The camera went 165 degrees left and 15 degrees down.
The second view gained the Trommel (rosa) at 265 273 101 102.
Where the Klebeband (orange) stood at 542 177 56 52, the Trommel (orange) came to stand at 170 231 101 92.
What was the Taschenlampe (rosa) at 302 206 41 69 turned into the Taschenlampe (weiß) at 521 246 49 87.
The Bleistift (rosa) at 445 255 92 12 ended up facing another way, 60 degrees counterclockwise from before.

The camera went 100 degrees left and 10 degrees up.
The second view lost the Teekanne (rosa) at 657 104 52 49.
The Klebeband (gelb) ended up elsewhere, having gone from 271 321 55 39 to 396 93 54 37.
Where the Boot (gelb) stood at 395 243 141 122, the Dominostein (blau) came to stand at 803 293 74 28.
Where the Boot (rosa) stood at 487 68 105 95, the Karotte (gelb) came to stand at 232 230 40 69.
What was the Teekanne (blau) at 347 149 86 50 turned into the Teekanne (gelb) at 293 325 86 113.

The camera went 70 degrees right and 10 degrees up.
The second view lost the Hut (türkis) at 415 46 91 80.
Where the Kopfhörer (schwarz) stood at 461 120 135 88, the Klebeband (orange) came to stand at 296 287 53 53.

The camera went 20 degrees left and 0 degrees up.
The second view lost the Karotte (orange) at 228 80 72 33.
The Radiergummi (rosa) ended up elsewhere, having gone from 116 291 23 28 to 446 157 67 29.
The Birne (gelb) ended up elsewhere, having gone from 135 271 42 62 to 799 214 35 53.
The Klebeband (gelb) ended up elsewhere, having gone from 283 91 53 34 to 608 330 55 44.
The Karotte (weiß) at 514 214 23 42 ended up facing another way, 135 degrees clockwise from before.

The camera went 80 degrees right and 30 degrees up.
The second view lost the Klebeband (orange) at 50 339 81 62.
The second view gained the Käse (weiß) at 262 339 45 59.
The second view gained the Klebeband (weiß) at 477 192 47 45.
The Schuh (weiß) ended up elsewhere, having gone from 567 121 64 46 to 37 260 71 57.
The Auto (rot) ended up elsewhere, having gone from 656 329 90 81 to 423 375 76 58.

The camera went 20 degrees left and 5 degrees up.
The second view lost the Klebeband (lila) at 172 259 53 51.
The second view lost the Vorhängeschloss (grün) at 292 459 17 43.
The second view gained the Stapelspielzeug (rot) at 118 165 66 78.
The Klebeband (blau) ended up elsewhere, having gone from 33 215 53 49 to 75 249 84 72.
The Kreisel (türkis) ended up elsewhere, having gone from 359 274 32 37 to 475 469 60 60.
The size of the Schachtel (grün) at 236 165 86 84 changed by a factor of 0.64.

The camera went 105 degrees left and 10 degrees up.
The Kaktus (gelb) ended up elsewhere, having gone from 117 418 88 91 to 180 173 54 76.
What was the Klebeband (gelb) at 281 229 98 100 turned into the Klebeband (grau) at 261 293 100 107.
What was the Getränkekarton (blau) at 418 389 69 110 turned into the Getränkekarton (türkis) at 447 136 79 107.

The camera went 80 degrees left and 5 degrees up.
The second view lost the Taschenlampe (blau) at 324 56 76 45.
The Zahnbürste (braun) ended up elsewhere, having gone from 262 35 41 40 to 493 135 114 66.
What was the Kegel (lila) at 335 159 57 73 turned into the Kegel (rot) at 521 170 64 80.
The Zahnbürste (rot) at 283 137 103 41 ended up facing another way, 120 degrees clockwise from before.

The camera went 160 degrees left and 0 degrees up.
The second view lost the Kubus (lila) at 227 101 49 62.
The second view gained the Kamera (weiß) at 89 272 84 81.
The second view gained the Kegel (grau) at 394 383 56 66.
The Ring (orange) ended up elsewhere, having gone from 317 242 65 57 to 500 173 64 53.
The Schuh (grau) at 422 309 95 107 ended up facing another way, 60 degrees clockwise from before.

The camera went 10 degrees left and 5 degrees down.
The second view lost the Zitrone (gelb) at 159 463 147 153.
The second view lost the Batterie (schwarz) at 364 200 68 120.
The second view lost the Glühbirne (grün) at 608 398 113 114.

EXERCISE AIM:
The lines above, from the first through the one containing "What was the Taschenlampe", must be restated word for word, with nothing added.

WRITTEN RESPONSE:
The camera went 165 degrees left and 15 degrees down.
The second view gained the Trommel (rosa) at 265 273 101 102.
Where the Klebeband (orange) stood at 542 177 56 52, the Trommel (orange) came to stand at 170 231 101 92.
What was the Taschenlampe (rosa) at 302 206 41 69 turned into the Taschenlampe (weiß) at 521 246 49 87.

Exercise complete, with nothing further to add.